Task to carry out — Which lines of the entries below contain the string "MODE"? Copy each one.

Data extracts —
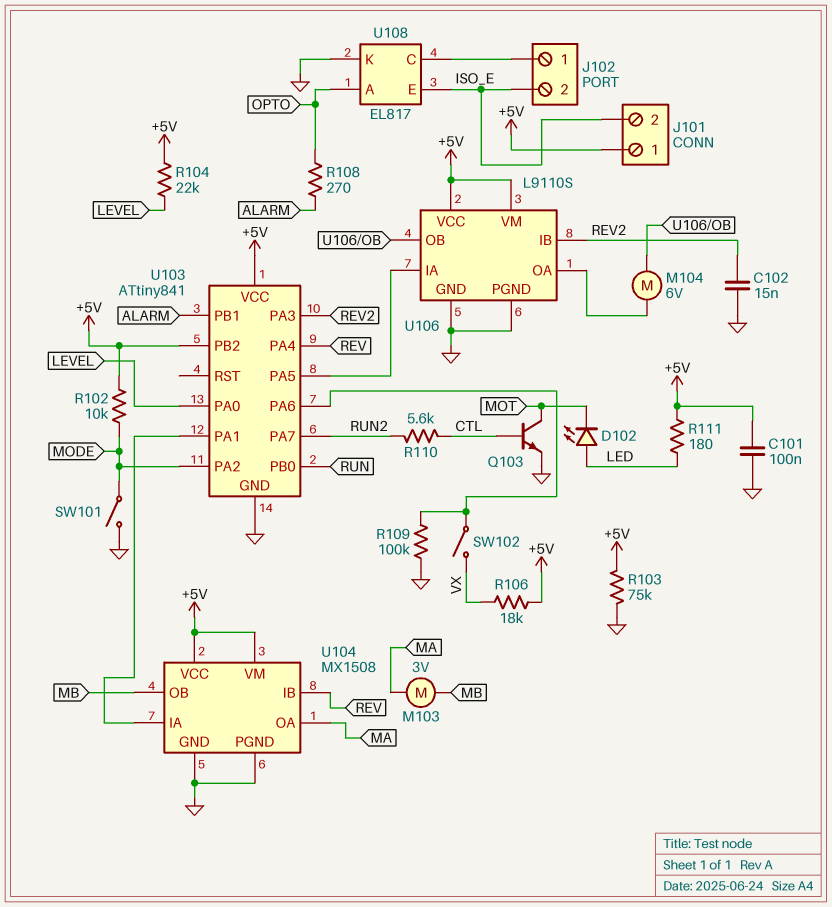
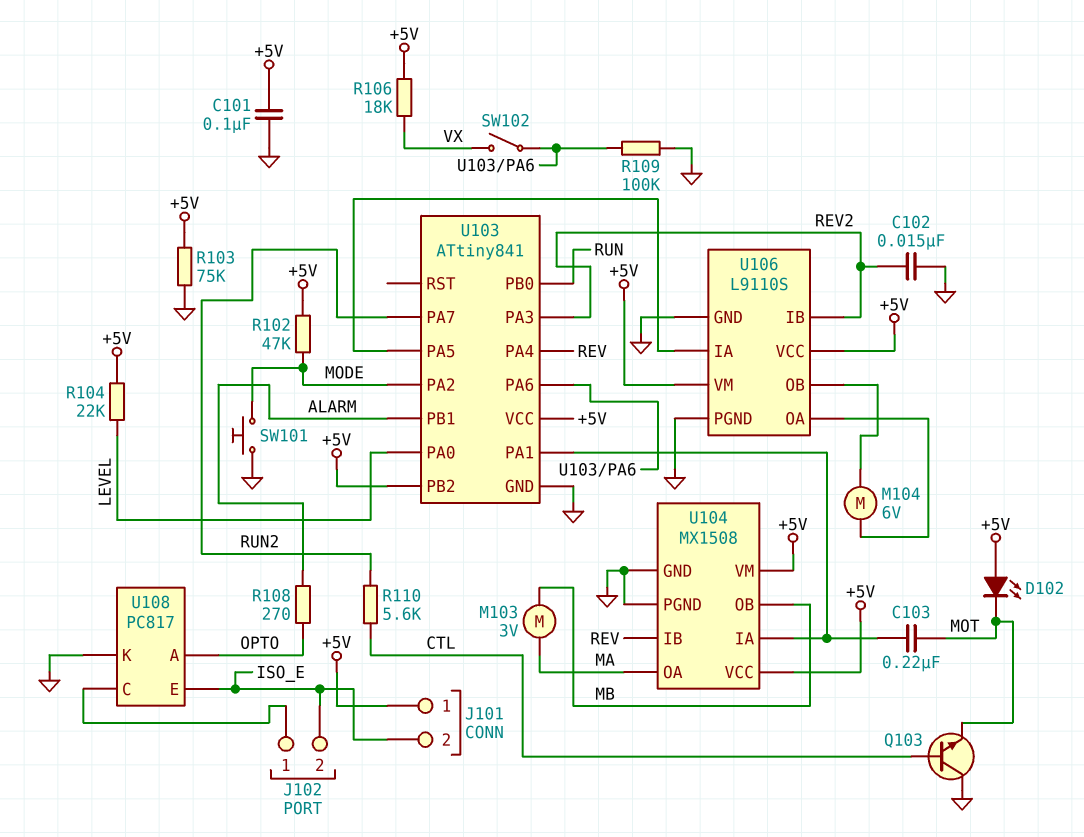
C103: none -> 220nF (MOT, U103/PA1)
D102: LED (A LED, K MOT) -> LED (A +5V, K MOT)
Q103: NPN (B CTL, C MOT, E GND) -> NPN (B CTL, C GND, E MOT)
R102: 10k (+5V, MODE) -> 47k (+5V, MODE)
R111: 180 (+5V, LED) -> none
SW101: switch (GND, MODE) -> button (GND, MODE)
U108: EL817 -> PC817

Solved problem —
R102: 10k (+5V, MODE) -> 47k (+5V, MODE)
SW101: switch (GND, MODE) -> button (GND, MODE)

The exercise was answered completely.